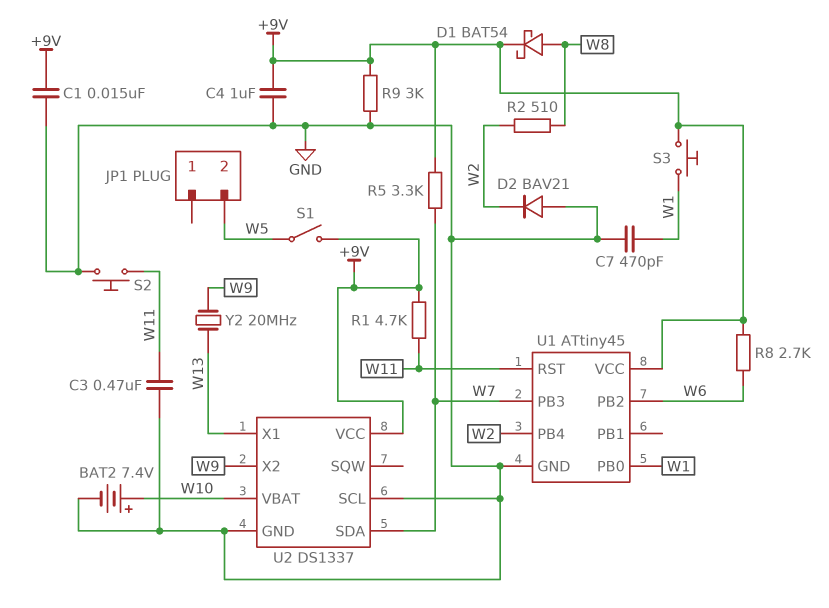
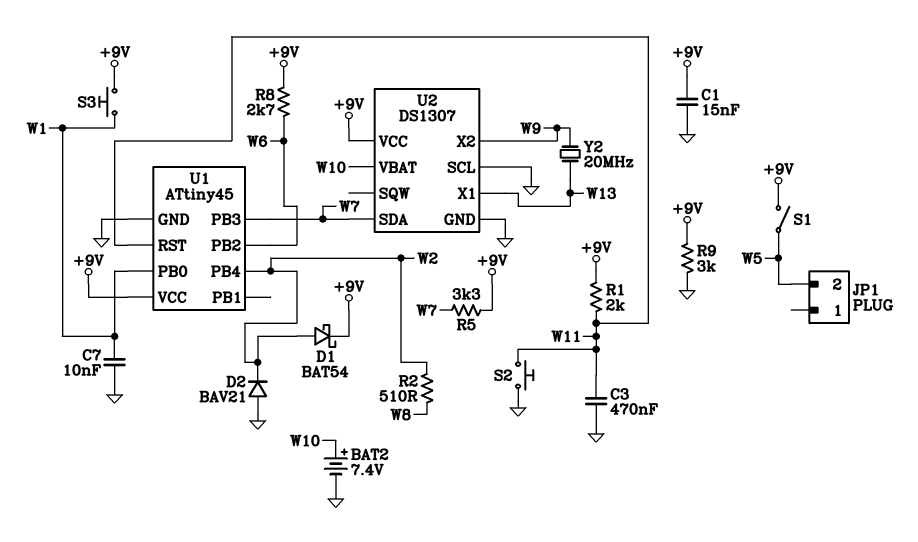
C4: 1uF (+9V, GND) -> none
C7: 470pF (GND, W1) -> 10nF (GND, W1)
D1: schottky BAT54 (A W8, K +9V) -> schottky BAT54 (A W2, K +9V)
R1: 4.7k (+9V, W11) -> 2k (+9V, W11)
U2: DS1337 -> DS1307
_ _ _ _
Print all of the data exactly, and do not carry over any pictures.

C4: 1uF (+9V, GND) -> none
C7: 470pF (GND, W1) -> 10nF (GND, W1)
D1: schottky BAT54 (A W8, K +9V) -> schottky BAT54 (A W2, K +9V)
R1: 4.7k (+9V, W11) -> 2k (+9V, W11)
U2: DS1337 -> DS1307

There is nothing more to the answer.